§ **ACTION ITEM**: From the records below, please return each line that holds the word "poisson".

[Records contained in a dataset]

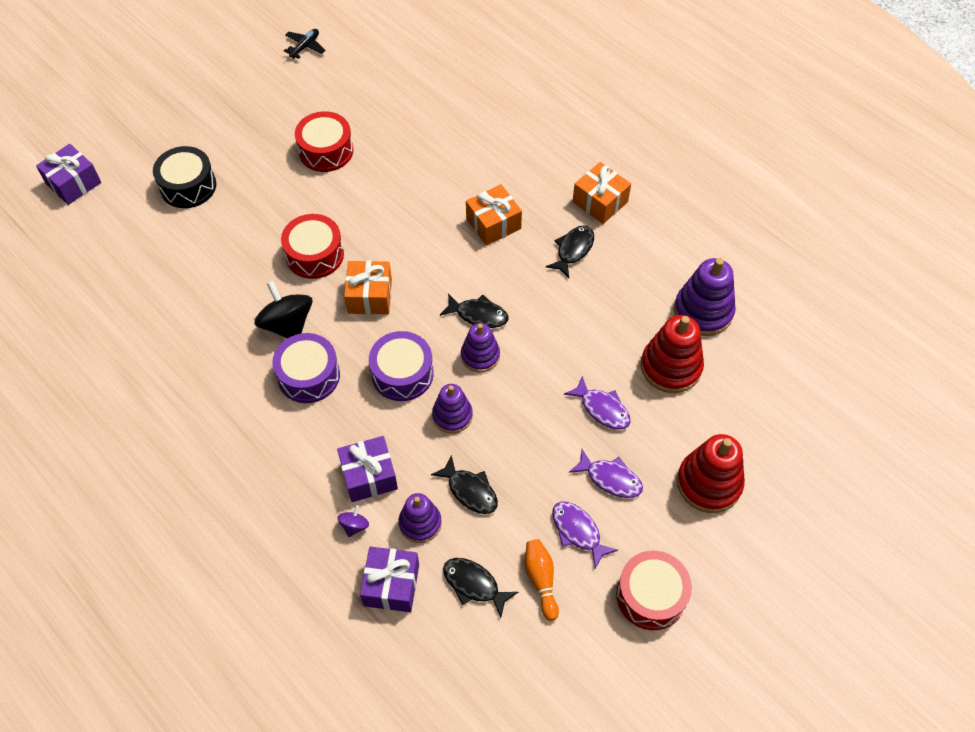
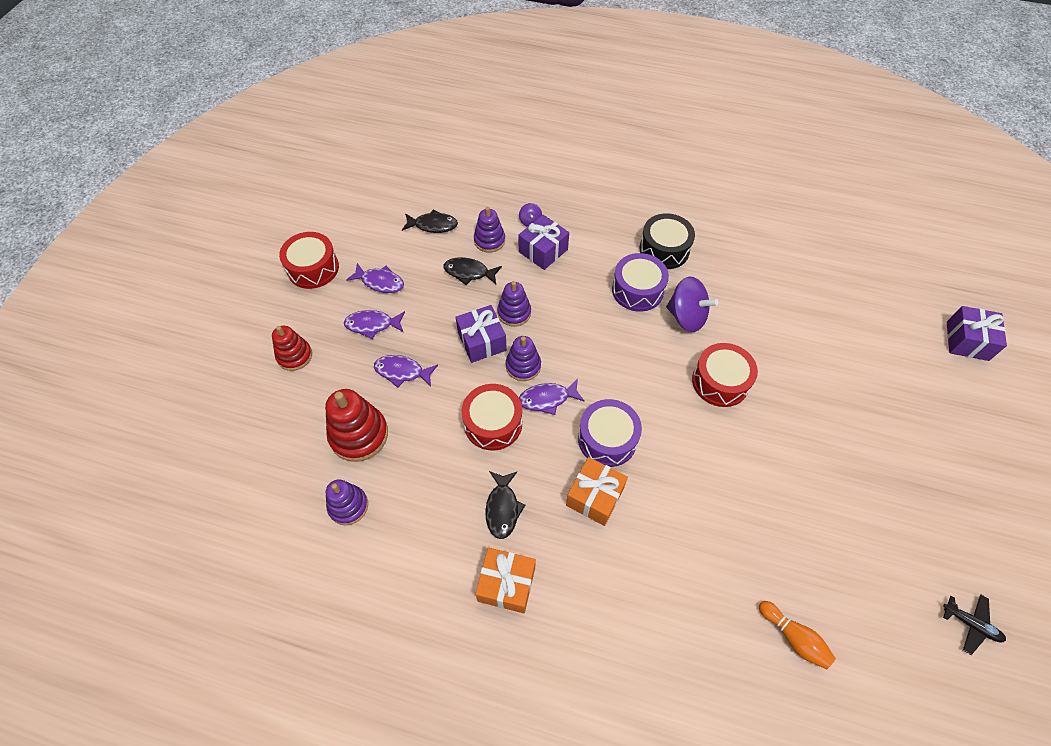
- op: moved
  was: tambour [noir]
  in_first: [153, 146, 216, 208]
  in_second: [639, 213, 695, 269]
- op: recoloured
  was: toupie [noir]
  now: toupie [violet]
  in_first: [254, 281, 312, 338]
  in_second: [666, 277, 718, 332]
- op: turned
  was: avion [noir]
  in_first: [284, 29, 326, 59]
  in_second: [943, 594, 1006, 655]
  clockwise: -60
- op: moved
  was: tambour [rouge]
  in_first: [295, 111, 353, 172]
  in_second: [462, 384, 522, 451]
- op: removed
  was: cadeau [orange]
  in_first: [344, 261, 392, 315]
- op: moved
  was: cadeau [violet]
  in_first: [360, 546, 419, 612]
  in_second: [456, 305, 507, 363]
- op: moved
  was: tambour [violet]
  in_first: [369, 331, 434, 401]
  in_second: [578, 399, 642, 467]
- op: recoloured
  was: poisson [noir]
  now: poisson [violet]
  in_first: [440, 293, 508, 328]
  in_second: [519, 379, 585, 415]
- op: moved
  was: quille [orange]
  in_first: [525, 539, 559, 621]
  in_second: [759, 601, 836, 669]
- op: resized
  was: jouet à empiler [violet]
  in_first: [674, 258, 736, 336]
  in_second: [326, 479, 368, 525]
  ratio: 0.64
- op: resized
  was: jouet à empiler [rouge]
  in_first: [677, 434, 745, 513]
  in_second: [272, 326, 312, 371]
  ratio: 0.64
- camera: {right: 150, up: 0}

§ **RESULT OF THIS EXERCISE**:
  was: poisson [noir]
  now: poisson [violet]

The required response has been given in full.